Exercise prompt>
Count the lines below that contain the string "clef". Give only the number.

Input for this task>
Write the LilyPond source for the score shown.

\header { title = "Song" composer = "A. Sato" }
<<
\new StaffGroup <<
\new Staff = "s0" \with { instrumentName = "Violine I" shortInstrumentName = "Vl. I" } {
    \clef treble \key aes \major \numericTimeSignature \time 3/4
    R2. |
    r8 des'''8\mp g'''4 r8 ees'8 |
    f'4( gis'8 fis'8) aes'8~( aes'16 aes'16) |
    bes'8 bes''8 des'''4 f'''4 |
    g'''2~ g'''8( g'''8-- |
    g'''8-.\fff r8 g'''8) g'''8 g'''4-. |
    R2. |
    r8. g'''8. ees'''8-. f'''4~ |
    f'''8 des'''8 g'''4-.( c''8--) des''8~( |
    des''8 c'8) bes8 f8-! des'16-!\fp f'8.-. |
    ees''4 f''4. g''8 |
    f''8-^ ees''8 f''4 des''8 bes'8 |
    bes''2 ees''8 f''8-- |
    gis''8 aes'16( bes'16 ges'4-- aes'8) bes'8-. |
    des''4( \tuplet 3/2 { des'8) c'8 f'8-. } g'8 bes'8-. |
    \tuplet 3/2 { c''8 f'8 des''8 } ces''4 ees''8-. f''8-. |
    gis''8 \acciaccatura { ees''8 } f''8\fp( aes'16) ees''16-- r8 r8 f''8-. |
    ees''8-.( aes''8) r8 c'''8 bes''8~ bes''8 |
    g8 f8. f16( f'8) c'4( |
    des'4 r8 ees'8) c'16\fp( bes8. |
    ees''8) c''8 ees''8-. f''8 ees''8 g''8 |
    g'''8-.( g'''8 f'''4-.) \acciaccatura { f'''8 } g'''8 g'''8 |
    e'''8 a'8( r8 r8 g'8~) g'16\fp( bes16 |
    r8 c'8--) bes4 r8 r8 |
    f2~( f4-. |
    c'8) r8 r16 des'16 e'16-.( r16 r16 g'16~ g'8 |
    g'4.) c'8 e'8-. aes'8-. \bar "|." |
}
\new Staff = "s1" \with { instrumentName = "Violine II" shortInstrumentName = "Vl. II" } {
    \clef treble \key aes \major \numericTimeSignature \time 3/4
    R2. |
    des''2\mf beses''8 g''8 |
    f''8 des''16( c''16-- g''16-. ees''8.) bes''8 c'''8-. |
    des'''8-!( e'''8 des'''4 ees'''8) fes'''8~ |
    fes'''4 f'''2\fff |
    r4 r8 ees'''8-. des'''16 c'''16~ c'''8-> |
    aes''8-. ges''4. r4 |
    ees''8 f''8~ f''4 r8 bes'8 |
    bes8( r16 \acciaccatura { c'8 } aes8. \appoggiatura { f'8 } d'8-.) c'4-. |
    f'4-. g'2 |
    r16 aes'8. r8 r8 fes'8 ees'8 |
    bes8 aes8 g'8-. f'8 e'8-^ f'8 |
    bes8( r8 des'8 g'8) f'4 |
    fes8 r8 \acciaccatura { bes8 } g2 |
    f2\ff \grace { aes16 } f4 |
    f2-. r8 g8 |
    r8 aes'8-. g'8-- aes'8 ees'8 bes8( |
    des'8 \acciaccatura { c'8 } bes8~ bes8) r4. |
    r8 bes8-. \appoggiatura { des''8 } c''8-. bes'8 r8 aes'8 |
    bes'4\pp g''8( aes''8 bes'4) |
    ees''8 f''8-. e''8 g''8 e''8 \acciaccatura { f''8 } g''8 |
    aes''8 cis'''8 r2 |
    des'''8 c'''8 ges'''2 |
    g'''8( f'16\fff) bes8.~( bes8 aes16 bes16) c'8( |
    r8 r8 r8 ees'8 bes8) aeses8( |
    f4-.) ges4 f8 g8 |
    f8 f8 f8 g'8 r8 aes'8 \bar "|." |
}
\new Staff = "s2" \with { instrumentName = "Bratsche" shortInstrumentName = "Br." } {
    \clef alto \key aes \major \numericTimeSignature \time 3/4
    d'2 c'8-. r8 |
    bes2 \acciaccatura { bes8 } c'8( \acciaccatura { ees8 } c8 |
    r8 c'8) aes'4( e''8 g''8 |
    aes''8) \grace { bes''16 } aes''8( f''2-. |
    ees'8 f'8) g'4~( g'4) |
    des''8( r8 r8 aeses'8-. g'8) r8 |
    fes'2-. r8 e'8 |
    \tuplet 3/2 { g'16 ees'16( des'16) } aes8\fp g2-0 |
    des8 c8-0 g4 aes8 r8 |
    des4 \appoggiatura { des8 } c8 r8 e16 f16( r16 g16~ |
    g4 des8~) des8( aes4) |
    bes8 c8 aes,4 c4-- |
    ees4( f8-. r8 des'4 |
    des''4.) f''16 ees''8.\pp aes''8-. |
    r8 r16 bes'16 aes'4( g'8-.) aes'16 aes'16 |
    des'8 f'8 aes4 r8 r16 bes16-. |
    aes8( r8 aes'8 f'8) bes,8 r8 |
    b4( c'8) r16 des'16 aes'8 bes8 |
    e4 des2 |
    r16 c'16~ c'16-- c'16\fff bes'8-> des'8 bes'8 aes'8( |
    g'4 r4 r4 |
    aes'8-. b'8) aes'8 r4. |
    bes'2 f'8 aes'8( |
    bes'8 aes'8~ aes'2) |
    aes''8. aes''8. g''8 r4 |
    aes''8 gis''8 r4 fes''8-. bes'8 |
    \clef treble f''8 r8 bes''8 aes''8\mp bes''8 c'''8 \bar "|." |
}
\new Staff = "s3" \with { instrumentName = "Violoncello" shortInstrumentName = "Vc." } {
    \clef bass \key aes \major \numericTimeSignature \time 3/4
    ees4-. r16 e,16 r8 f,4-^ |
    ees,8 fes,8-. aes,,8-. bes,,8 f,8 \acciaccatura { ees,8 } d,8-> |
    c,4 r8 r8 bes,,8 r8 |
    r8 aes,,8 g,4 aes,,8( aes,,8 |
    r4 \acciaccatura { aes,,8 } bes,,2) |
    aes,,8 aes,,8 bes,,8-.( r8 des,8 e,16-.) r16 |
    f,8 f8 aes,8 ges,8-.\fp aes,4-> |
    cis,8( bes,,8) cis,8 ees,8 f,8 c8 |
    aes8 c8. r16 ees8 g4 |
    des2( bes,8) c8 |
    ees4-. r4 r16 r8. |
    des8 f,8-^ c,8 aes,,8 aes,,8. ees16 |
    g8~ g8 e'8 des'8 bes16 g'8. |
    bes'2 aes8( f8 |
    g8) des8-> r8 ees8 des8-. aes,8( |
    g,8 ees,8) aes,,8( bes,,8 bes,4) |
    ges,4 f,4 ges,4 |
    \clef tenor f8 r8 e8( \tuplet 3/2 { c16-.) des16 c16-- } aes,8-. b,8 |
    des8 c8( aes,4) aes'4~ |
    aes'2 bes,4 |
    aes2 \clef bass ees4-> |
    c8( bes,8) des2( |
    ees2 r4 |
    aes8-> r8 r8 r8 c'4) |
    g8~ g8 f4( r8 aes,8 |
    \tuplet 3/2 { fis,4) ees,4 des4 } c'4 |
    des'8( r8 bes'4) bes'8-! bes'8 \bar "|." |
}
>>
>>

Completed exercise>
7